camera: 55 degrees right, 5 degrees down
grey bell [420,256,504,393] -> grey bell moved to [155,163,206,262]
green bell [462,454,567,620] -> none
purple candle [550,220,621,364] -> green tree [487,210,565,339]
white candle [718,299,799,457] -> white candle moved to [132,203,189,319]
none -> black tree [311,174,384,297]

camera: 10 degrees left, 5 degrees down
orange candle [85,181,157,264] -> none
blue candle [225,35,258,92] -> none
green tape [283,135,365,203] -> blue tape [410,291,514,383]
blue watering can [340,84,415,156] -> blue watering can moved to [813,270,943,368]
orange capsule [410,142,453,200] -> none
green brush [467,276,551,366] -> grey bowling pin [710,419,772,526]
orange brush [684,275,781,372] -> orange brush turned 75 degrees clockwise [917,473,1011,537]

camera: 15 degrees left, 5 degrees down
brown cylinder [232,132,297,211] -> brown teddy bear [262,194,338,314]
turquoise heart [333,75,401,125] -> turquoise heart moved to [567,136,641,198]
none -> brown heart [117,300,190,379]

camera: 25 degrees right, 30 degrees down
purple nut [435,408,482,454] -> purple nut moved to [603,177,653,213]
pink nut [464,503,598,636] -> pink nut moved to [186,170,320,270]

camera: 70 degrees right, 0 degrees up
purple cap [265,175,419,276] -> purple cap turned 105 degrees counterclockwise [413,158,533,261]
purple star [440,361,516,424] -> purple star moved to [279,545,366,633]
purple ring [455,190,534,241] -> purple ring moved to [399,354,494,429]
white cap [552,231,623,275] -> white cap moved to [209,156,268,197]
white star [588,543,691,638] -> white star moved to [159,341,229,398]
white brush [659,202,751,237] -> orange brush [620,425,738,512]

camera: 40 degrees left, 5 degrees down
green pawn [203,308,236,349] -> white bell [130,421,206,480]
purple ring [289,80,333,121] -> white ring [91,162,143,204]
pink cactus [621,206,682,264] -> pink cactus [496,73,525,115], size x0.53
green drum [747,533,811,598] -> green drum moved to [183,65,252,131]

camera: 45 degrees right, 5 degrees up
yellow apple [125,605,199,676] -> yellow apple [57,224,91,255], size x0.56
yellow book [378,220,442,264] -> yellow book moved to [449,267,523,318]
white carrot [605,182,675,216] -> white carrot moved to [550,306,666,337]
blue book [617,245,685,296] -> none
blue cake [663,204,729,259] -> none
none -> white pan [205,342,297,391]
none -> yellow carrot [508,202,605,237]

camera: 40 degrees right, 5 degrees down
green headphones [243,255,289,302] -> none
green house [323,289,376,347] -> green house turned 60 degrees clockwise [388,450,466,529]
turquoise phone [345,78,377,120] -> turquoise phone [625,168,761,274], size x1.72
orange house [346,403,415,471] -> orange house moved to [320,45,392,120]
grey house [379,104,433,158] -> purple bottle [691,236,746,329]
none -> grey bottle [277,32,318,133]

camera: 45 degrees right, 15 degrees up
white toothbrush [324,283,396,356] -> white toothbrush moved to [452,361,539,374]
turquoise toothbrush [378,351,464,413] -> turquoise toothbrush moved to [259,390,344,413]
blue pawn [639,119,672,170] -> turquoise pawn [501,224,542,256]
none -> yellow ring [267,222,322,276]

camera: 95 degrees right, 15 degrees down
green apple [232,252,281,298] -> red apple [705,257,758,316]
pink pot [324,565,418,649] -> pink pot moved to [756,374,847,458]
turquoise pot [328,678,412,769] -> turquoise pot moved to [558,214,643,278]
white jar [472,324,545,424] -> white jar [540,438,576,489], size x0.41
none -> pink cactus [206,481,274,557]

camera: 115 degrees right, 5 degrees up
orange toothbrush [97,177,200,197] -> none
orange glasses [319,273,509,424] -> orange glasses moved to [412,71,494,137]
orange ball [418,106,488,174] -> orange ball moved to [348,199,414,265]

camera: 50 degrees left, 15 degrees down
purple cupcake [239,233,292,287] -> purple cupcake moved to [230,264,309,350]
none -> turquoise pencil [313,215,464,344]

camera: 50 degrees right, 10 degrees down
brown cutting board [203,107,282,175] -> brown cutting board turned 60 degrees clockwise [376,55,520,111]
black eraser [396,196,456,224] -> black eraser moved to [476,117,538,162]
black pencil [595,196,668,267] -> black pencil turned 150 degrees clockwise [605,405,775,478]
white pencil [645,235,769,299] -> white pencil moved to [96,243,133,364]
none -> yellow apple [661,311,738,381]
◇ ◇ ◇ ◇
How to complete this task: In the material above, transcribe exactly the lines beginning at the one with "purple nut [435,408,482,454]" and ending at the one with "camera: 45 degrees right, 15 degrees up", both included.

Exercise answer:
purple nut [435,408,482,454] -> purple nut moved to [603,177,653,213]
pink nut [464,503,598,636] -> pink nut moved to [186,170,320,270]

camera: 70 degrees right, 0 degrees up
purple cap [265,175,419,276] -> purple cap turned 105 degrees counterclockwise [413,158,533,261]
purple star [440,361,516,424] -> purple star moved to [279,545,366,633]
purple ring [455,190,534,241] -> purple ring moved to [399,354,494,429]
white cap [552,231,623,275] -> white cap moved to [209,156,268,197]
white star [588,543,691,638] -> white star moved to [159,341,229,398]
white brush [659,202,751,237] -> orange brush [620,425,738,512]

camera: 40 degrees left, 5 degrees down
green pawn [203,308,236,349] -> white bell [130,421,206,480]
purple ring [289,80,333,121] -> white ring [91,162,143,204]
pink cactus [621,206,682,264] -> pink cactus [496,73,525,115], size x0.53
green drum [747,533,811,598] -> green drum moved to [183,65,252,131]

camera: 45 degrees right, 5 degrees up
yellow apple [125,605,199,676] -> yellow apple [57,224,91,255], size x0.56
yellow book [378,220,442,264] -> yellow book moved to [449,267,523,318]
white carrot [605,182,675,216] -> white carrot moved to [550,306,666,337]
blue book [617,245,685,296] -> none
blue cake [663,204,729,259] -> none
none -> white pan [205,342,297,391]
none -> yellow carrot [508,202,605,237]

camera: 40 degrees right, 5 degrees down
green headphones [243,255,289,302] -> none
green house [323,289,376,347] -> green house turned 60 degrees clockwise [388,450,466,529]
turquoise phone [345,78,377,120] -> turquoise phone [625,168,761,274], size x1.72
orange house [346,403,415,471] -> orange house moved to [320,45,392,120]
grey house [379,104,433,158] -> purple bottle [691,236,746,329]
none -> grey bottle [277,32,318,133]

camera: 45 degrees right, 15 degrees up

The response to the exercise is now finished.